The task – From the line containing "[(1,0),(0,5),(0,11),(35,23),(43,0),(42,0),(1,0)]" to the final line of the entries, copy each line exactly. Pictures stay out.

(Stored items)
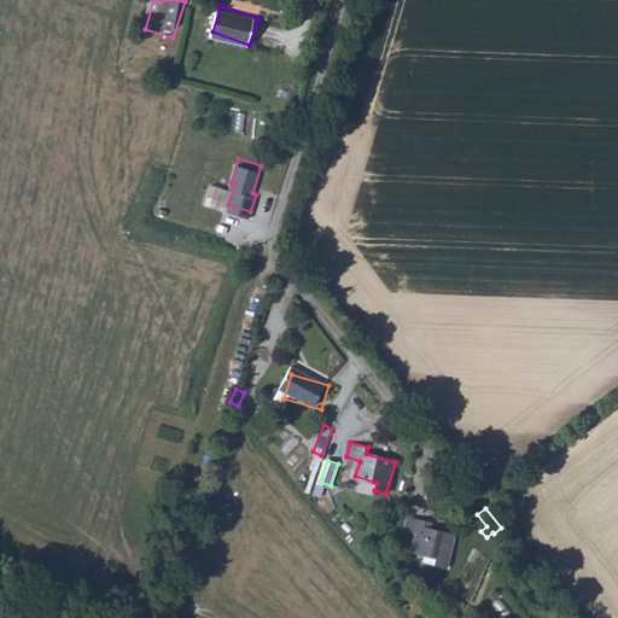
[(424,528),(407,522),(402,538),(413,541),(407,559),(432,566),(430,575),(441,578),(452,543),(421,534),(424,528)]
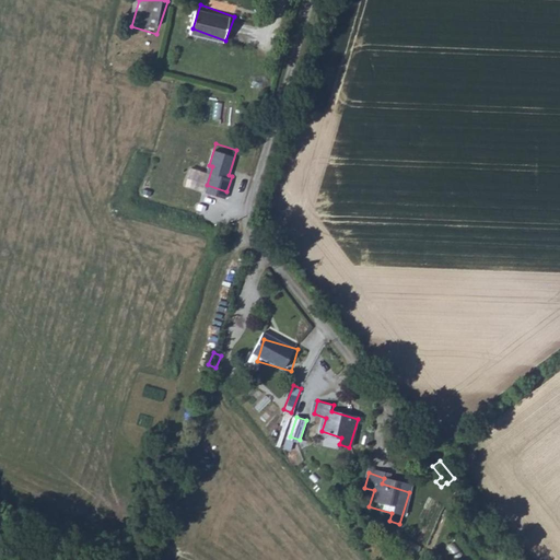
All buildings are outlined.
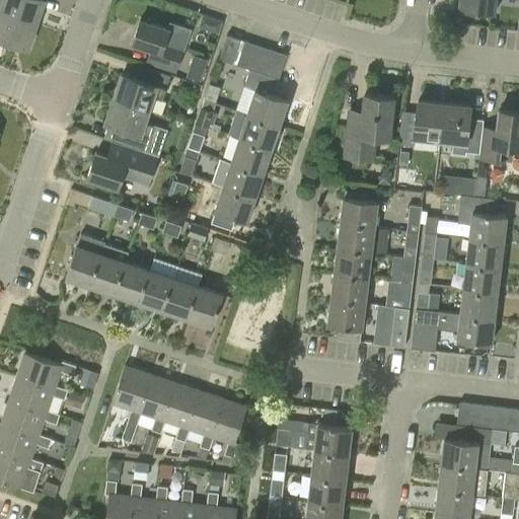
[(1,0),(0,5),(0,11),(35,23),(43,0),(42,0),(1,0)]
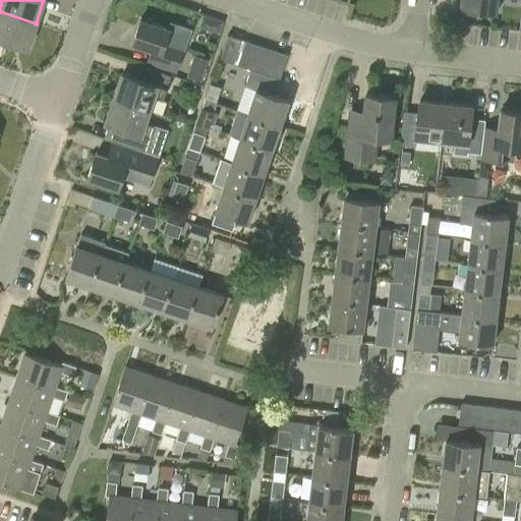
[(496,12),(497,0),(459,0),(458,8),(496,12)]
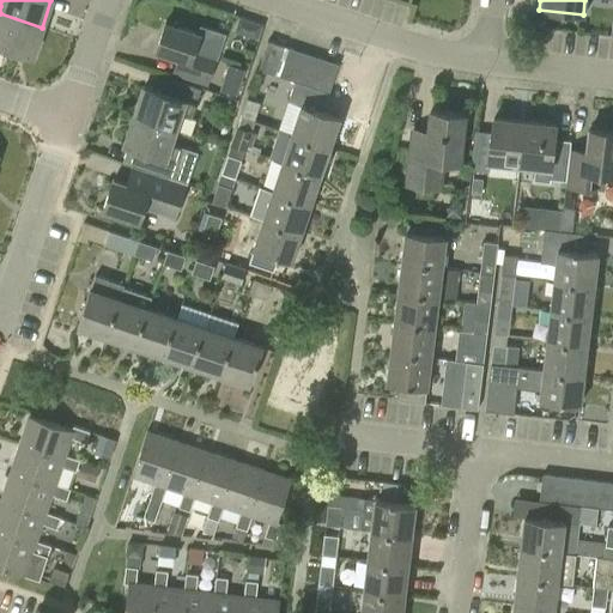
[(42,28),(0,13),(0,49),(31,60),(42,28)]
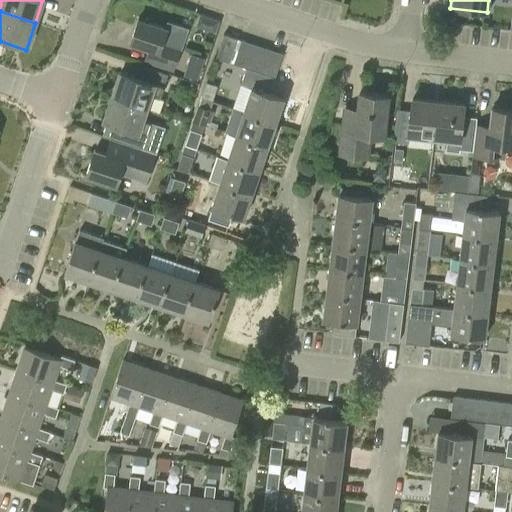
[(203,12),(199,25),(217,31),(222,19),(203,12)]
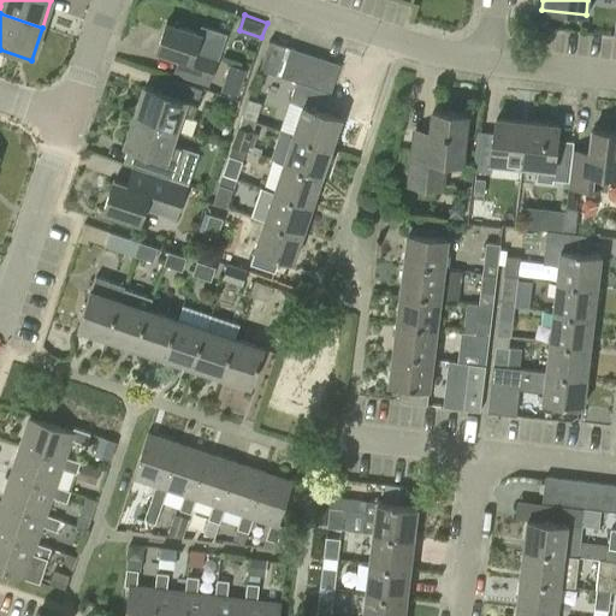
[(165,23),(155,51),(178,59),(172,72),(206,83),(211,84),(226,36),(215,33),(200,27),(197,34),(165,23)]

Exercise response –
[(1,0),(0,5),(0,11),(35,23),(43,0),(42,0),(1,0)]
[(496,12),(497,0),(459,0),(458,8),(496,12)]
[(42,28),(0,13),(0,49),(31,60),(42,28)]
[(203,12),(199,25),(217,31),(222,19),(203,12)]
[(165,23),(155,51),(178,59),(172,72),(206,83),(211,84),(226,36),(215,33),(200,27),(197,34),(165,23)]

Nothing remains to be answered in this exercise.